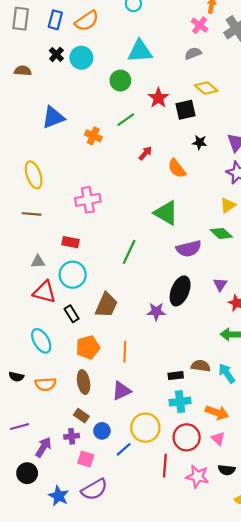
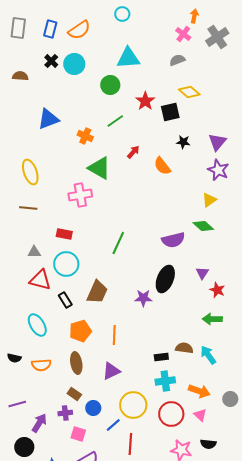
green triangle: (166, 213) -> (99, 168), moved
red line: (165, 466) -> (130, 444), moved

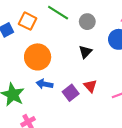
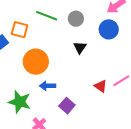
red triangle: (90, 86) -> (101, 86), moved
purple square: (71, 93) -> (67, 106), moved

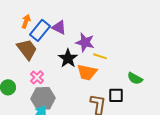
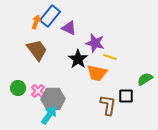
blue rectangle: (40, 30) -> (50, 16), moved
pink cross: (37, 77) -> (38, 91), moved
green semicircle: (135, 78) -> (145, 79), turned 119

• REQUIRED ACTION:
Pictures appear in the records above. Output everything except them, exactly.

• ANSWER TO THE EXERCISE:
green triangle: (166, 213) -> (99, 168), moved
red line: (165, 466) -> (130, 444), moved

red triangle: (90, 86) -> (101, 86), moved
purple square: (71, 93) -> (67, 106), moved

blue rectangle: (40, 30) -> (50, 16), moved
pink cross: (37, 77) -> (38, 91), moved
green semicircle: (135, 78) -> (145, 79), turned 119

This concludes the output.